From the data below, retype exactly the lines starting with the one that contains "R6: 5.1k (5V, SDA) -> 5.1k (GND, SDA)" and ending with the one that contains "T1: NMOS IRF540", both included.

Data extract:
==============================

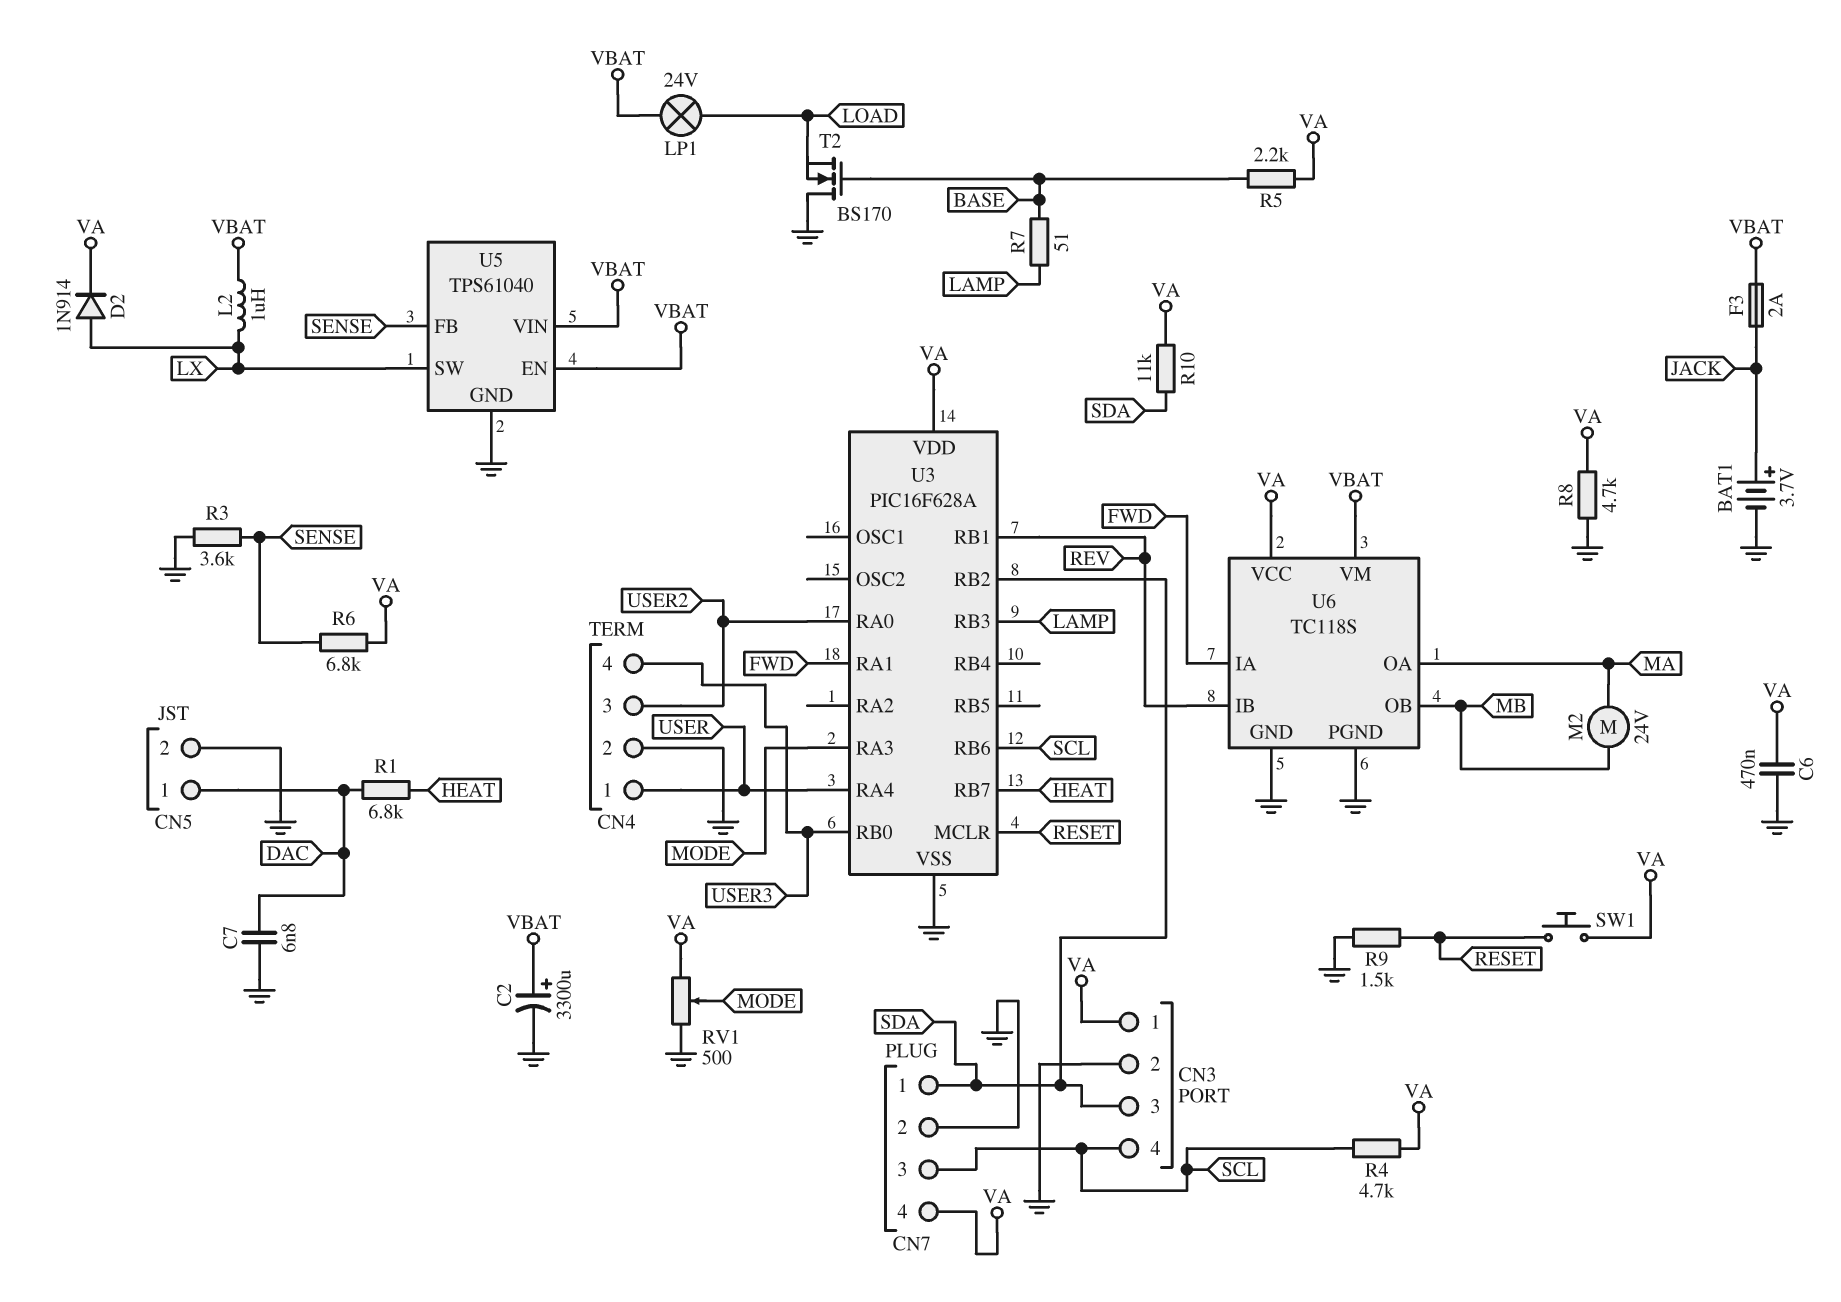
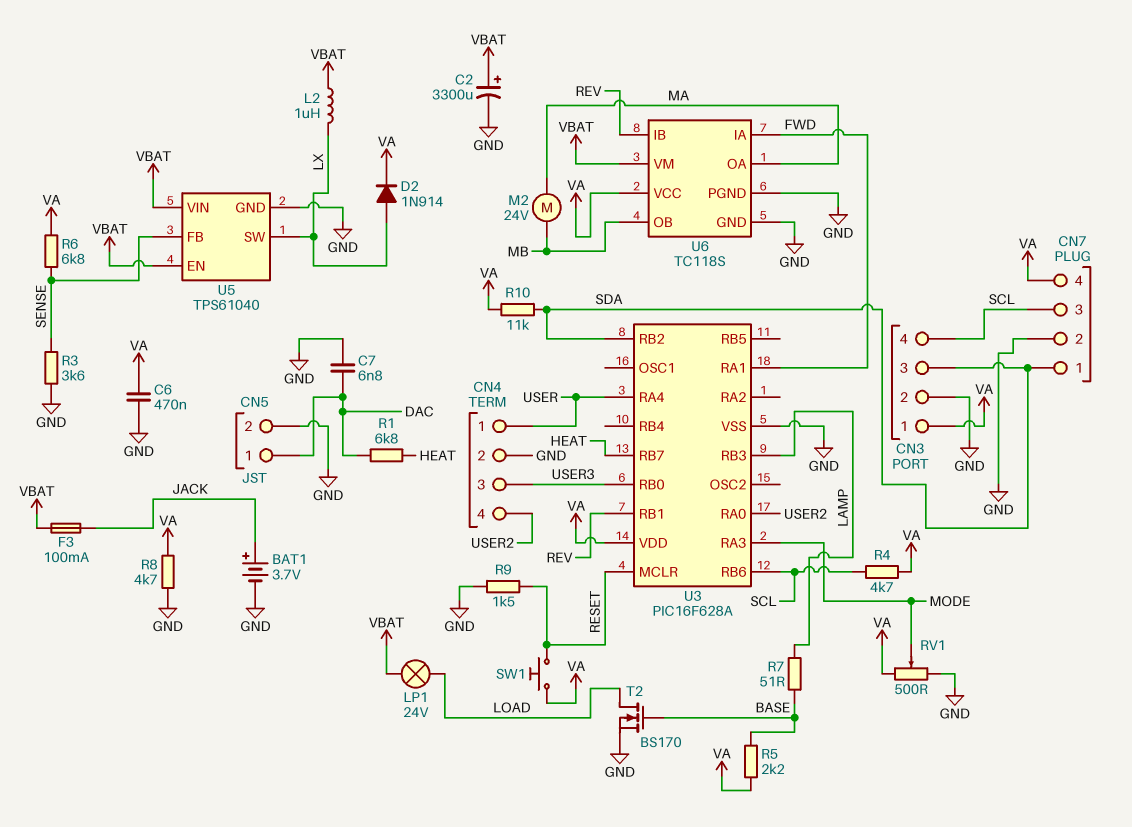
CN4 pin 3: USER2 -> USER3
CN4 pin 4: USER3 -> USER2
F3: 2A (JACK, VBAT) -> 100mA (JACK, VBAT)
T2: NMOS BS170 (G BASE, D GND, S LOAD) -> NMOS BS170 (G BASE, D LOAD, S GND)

==============================

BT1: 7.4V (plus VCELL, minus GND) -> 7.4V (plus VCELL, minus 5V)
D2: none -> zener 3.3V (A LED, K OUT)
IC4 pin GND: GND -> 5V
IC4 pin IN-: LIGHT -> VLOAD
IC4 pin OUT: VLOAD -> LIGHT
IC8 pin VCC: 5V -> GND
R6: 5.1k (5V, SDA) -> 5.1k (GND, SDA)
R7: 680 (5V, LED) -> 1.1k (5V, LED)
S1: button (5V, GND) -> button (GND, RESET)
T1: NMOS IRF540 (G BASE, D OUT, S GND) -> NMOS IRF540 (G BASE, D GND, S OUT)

==============================

Solved problem:
R6: 5.1k (5V, SDA) -> 5.1k (GND, SDA)
R7: 680 (5V, LED) -> 1.1k (5V, LED)
S1: button (5V, GND) -> button (GND, RESET)
T1: NMOS IRF540 (G BASE, D OUT, S GND) -> NMOS IRF540 (G BASE, D GND, S OUT)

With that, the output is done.